*YOUR GOAL*
Repeat only the lines below that run from the line with "blue flashlight: 0 -> 3" to the line with "white vase: 4 -> 2", ends included; skip every picture.

*DATA*

--------------------------------

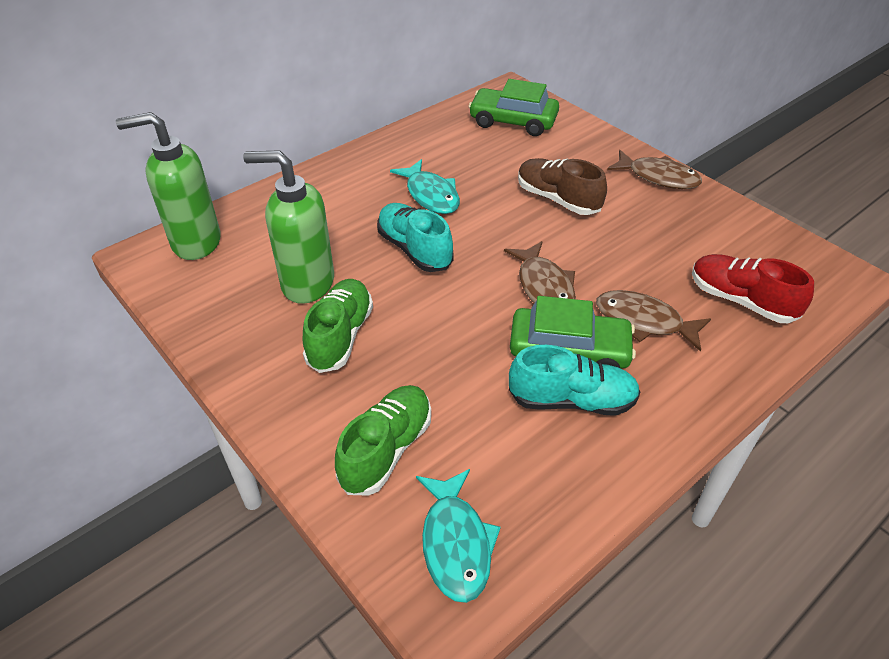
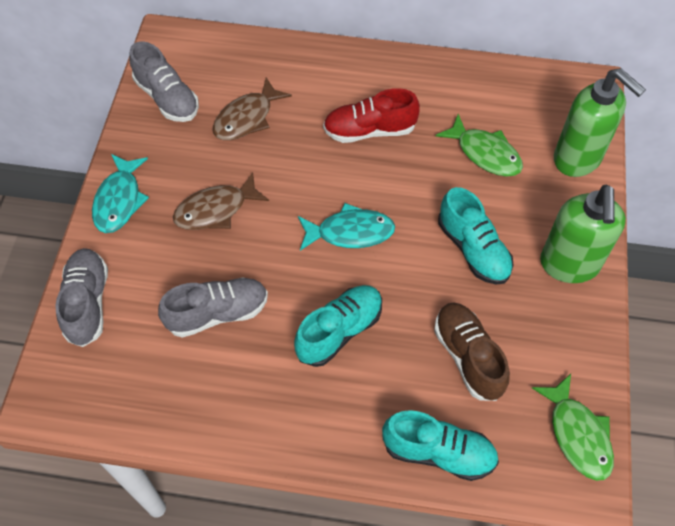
brown fish: 3 -> 2
green car: 2 -> 0
green fish: 0 -> 2
green shoe: 2 -> 0
grey shoe: 0 -> 3
turquoise shoe: 2 -> 3

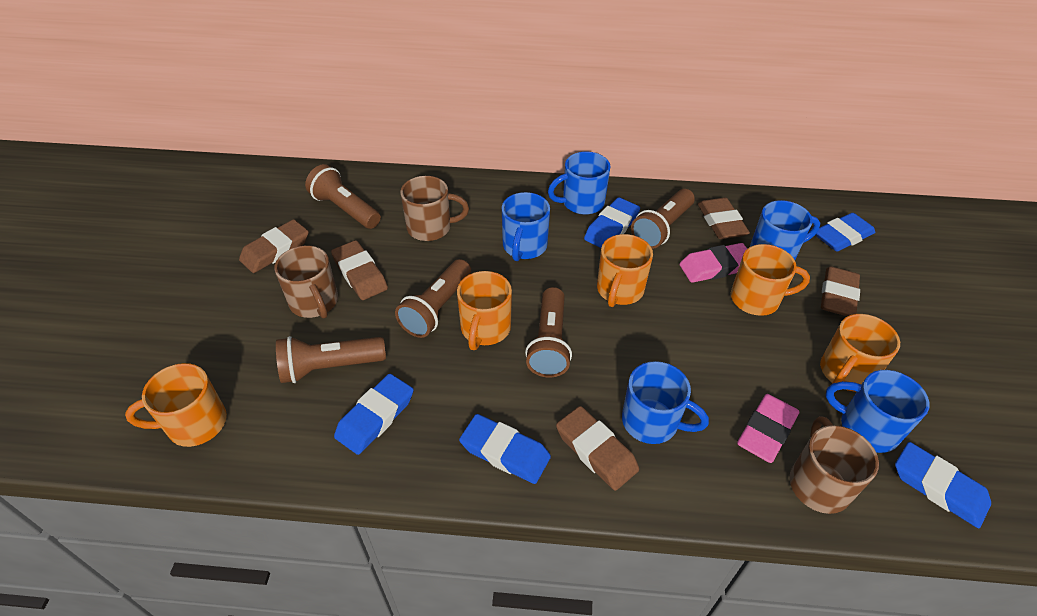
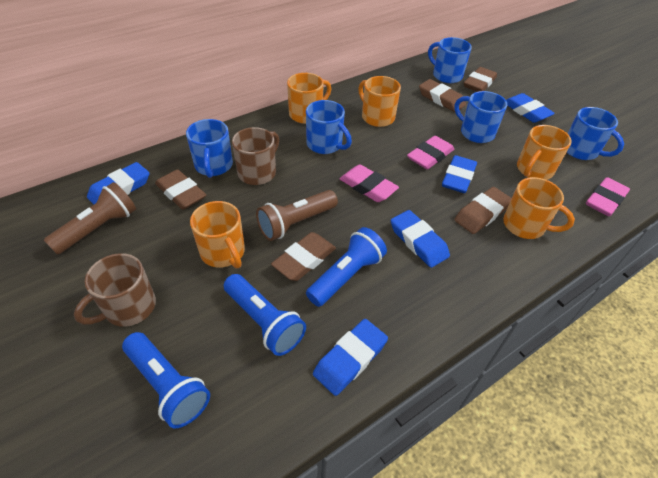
blue flashlight: 0 -> 3
brown flashlight: 5 -> 2
brown mug: 3 -> 2
pink eraser: 2 -> 3

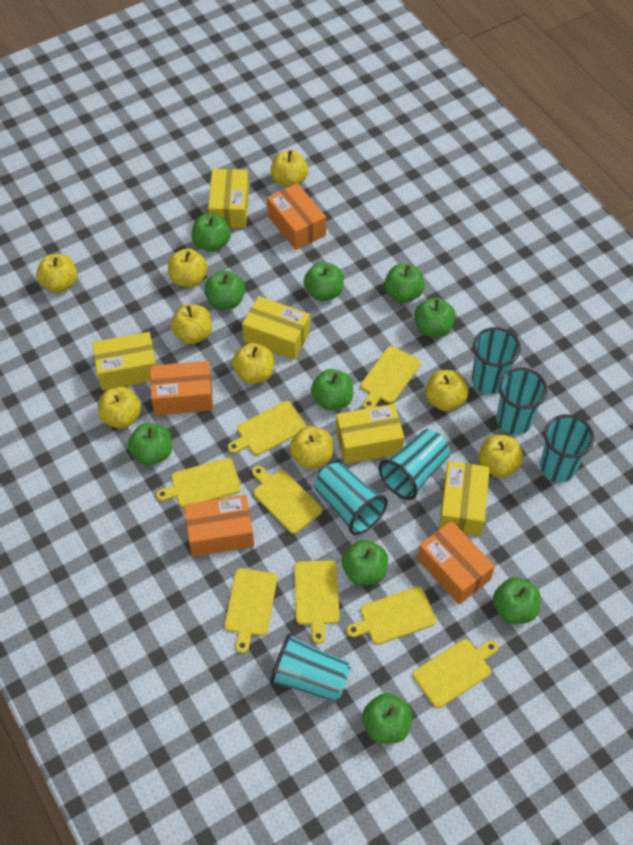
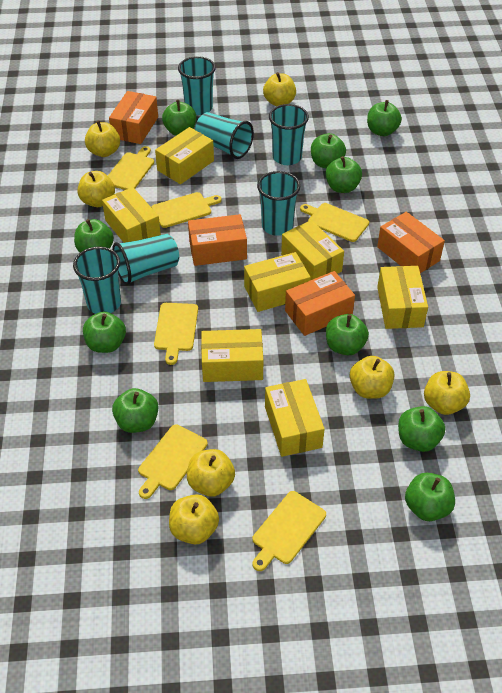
yellow apple: 9 -> 7
yellow box: 5 -> 7
yellow cutting board: 8 -> 6

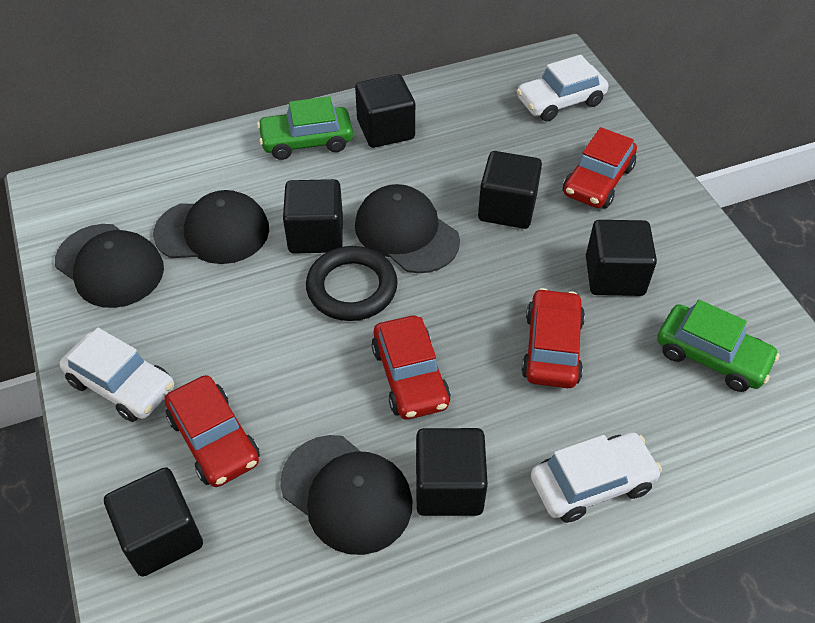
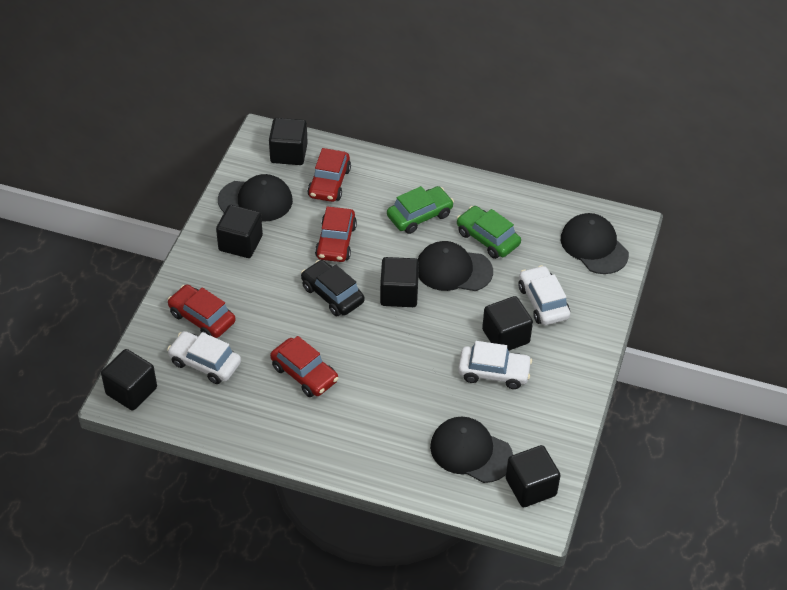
black car: 0 -> 1
black ring: 1 -> 0

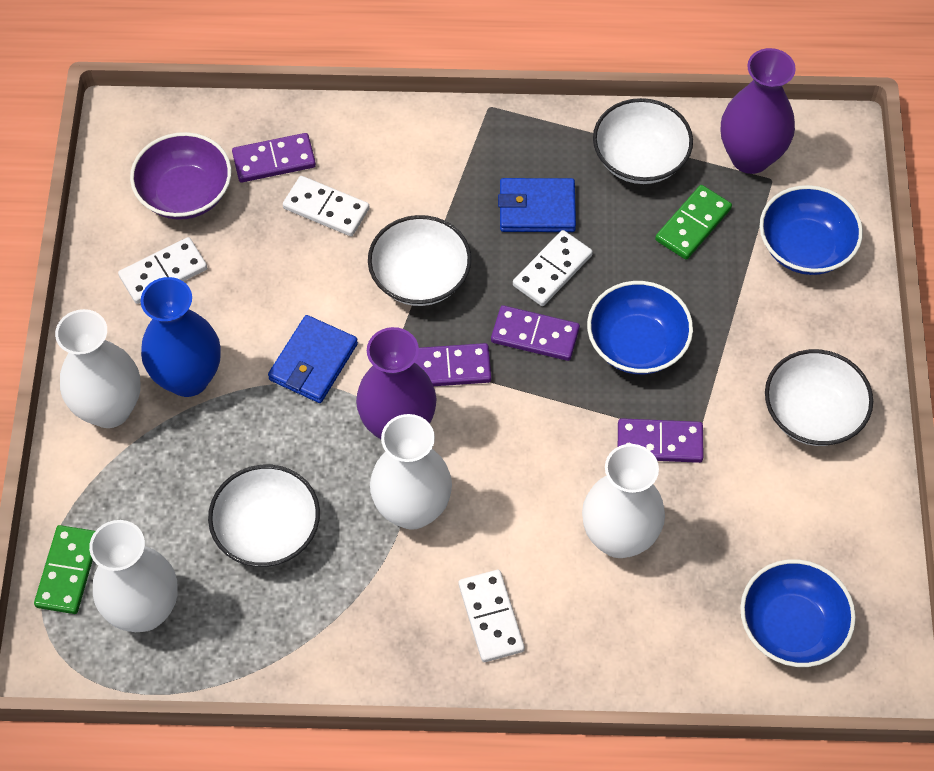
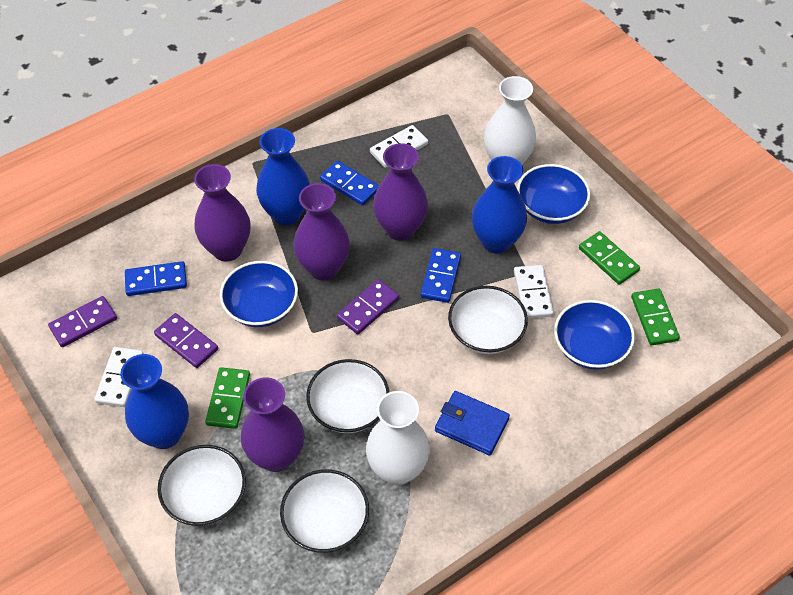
blue domino: 0 -> 3
blue vase: 1 -> 3
blue wallet: 2 -> 1
green domino: 2 -> 3
purple bowl: 1 -> 0
purple domino: 4 -> 3
purple vase: 2 -> 4
white domino: 4 -> 3
white vase: 4 -> 2

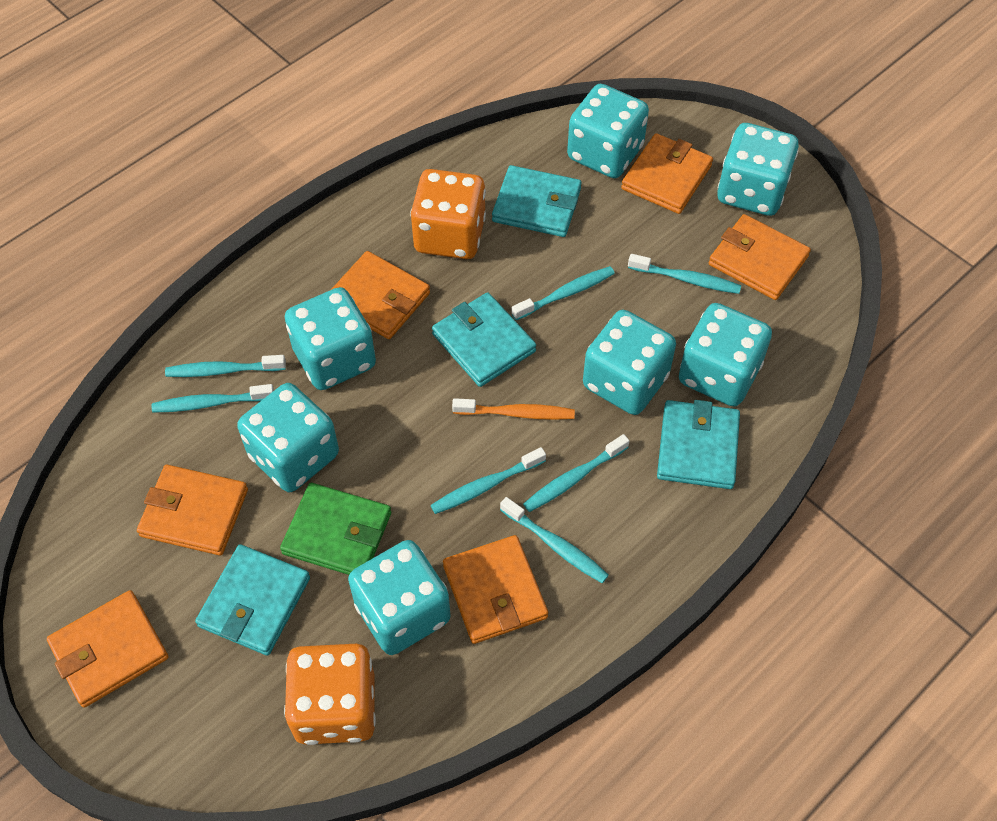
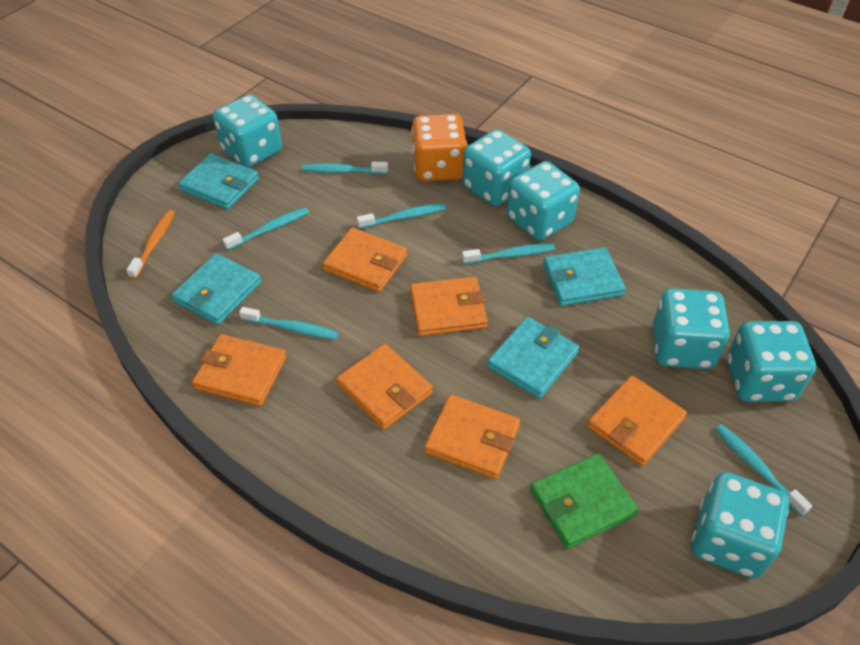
orange dice: 2 -> 1
turquoise dice: 7 -> 6
turquoise toothbrush: 7 -> 6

--------------------------------

*RESULT FOR THIS TASK*
blue flashlight: 0 -> 3
brown flashlight: 5 -> 2
brown mug: 3 -> 2
pink eraser: 2 -> 3

yellow apple: 9 -> 7
yellow box: 5 -> 7
yellow cutting board: 8 -> 6

black car: 0 -> 1
black ring: 1 -> 0

blue domino: 0 -> 3
blue vase: 1 -> 3
blue wallet: 2 -> 1
green domino: 2 -> 3
purple bowl: 1 -> 0
purple domino: 4 -> 3
purple vase: 2 -> 4
white domino: 4 -> 3
white vase: 4 -> 2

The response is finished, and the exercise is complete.